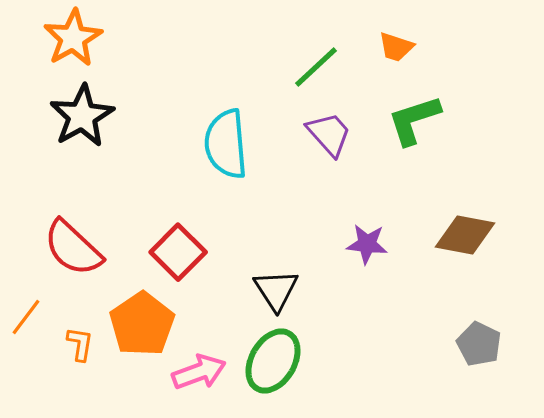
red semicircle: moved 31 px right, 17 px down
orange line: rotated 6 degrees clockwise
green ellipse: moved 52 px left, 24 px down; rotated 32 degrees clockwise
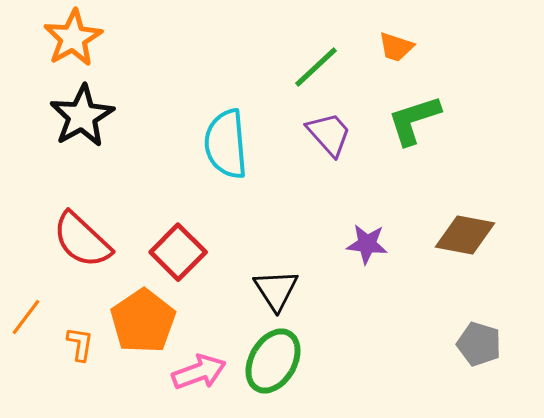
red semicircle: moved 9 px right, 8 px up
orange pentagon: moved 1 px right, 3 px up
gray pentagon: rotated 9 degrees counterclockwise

--

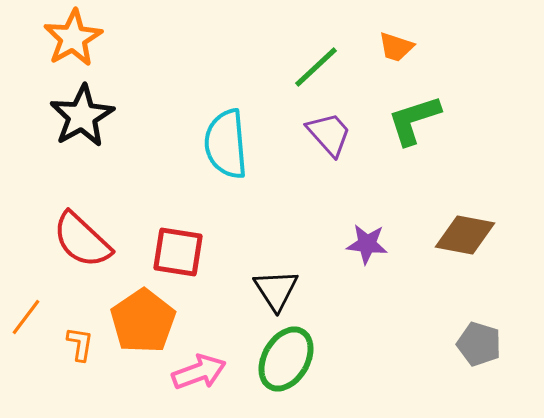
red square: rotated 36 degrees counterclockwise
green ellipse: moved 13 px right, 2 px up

▶ [Work to complete]
Please change "counterclockwise" to "clockwise" in the data between the lines holding "red square: rotated" and "green ellipse: moved 13 px right, 2 px up", inclusive, and leave everything else as is. Return only those lines.

▶ [The solution]
red square: rotated 36 degrees clockwise
green ellipse: moved 13 px right, 2 px up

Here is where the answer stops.